▶ _ABOUT THIS TASK_
Reproduce the lines below exactly. Begin with the first, end with the line containing "purple plate F3:F5", and leave out the pictures.

:: DATA SHOWN

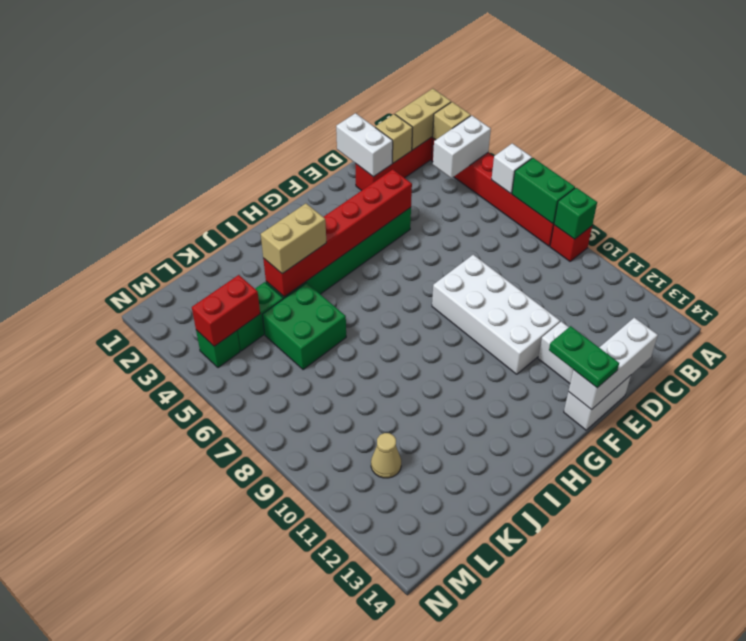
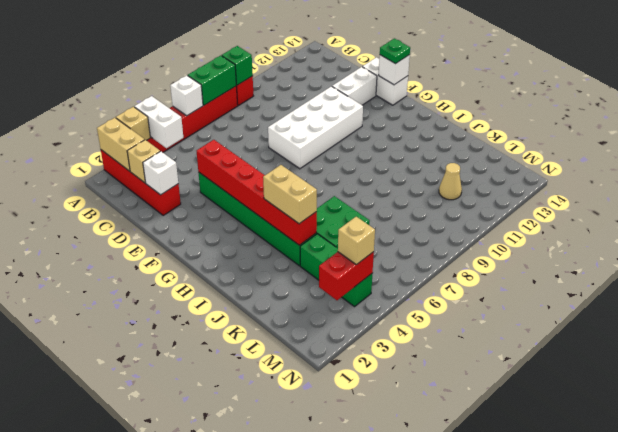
white brick D1:D2 level 2 -> white brick D2 level 2
white brick D14:F14 level 2 -> white brick F14 level 2
green plate F13:F14 level 3 -> green plate F14 level 3
red brick L4:M4 level 2 -> red brick M3:M4 level 2
none -> tan brick M4 level 3

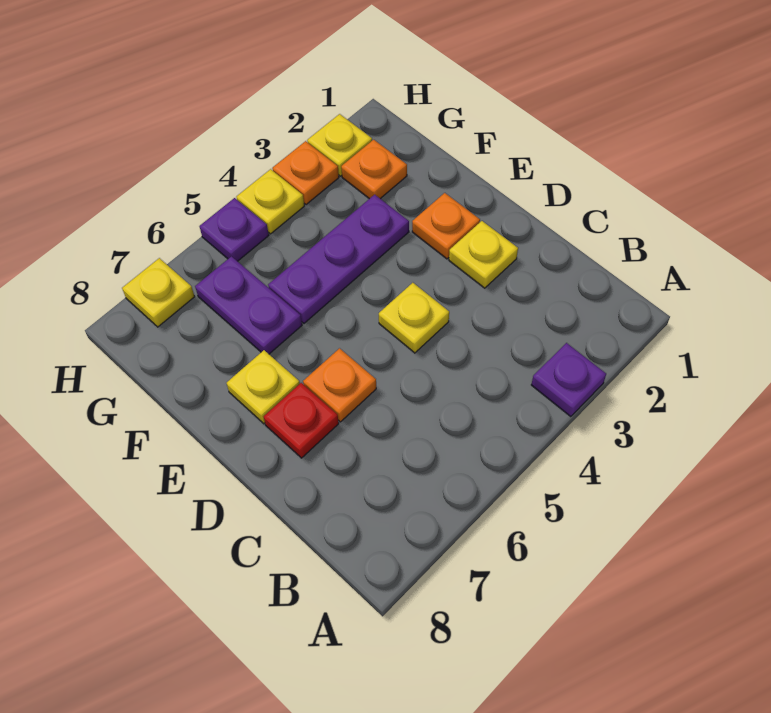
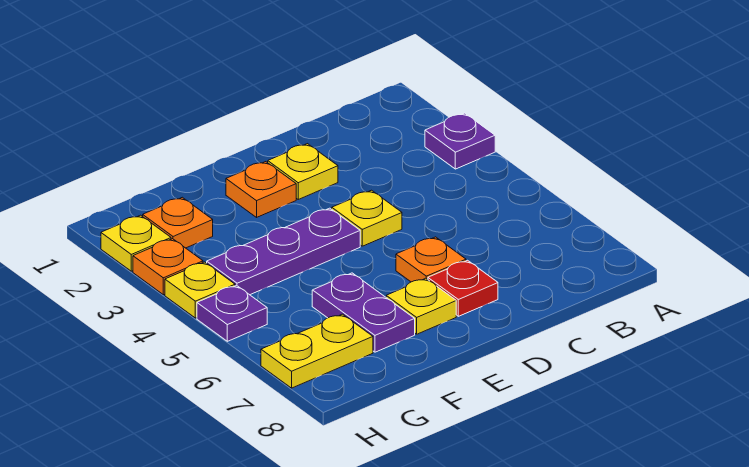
purple plate F3:F5 level 1 -> purple plate E4:G4 level 1
purple plate F6:G6 level 1 -> purple plate F6:F7 level 1
yellow plate H7 level 1 -> yellow plate G7:H7 level 1

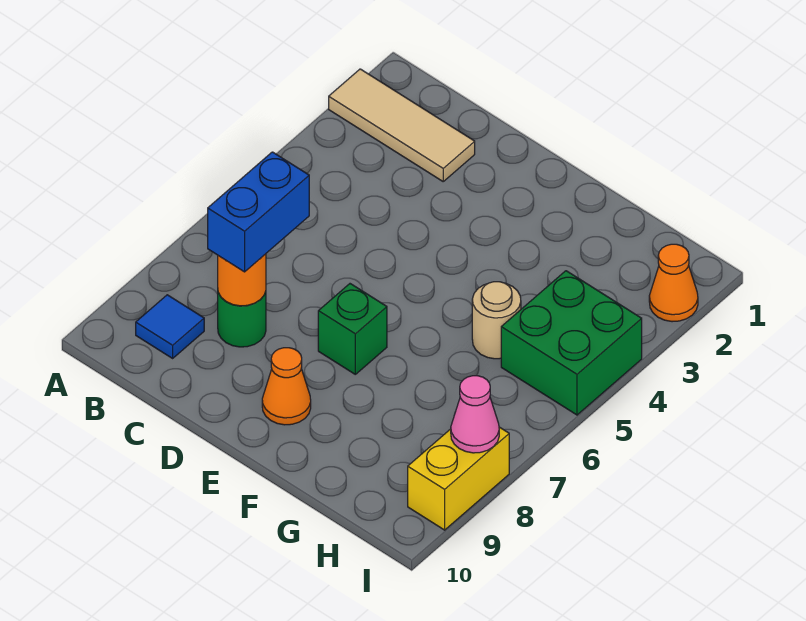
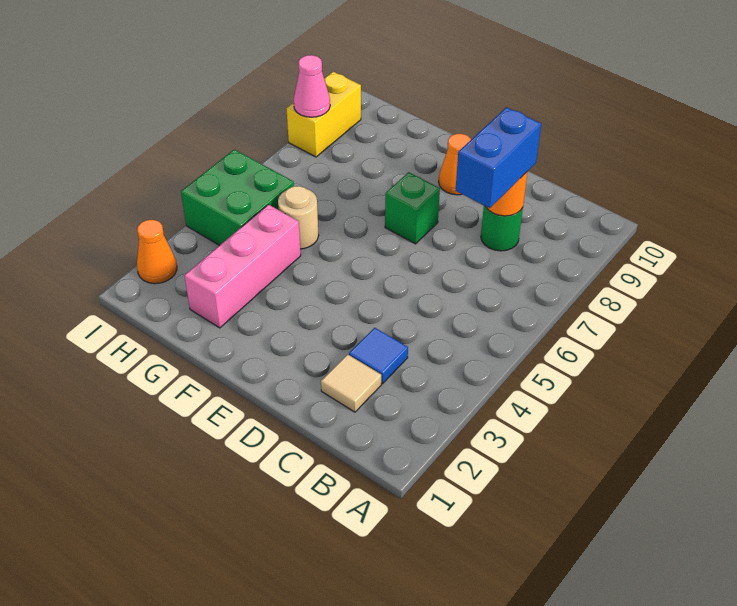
tan tile A2:C2 level 1 -> tan tile C2 level 1
blue tile B9 level 1 -> blue tile C3 level 1
none -> pink brick G2:G4 level 1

::::

▶ _SOLUTION TO THE PROBLEM_
white brick D1:D2 level 2 -> white brick D2 level 2
white brick D14:F14 level 2 -> white brick F14 level 2
green plate F13:F14 level 3 -> green plate F14 level 3
red brick L4:M4 level 2 -> red brick M3:M4 level 2
none -> tan brick M4 level 3

purple plate F3:F5 level 1 -> purple plate E4:G4 level 1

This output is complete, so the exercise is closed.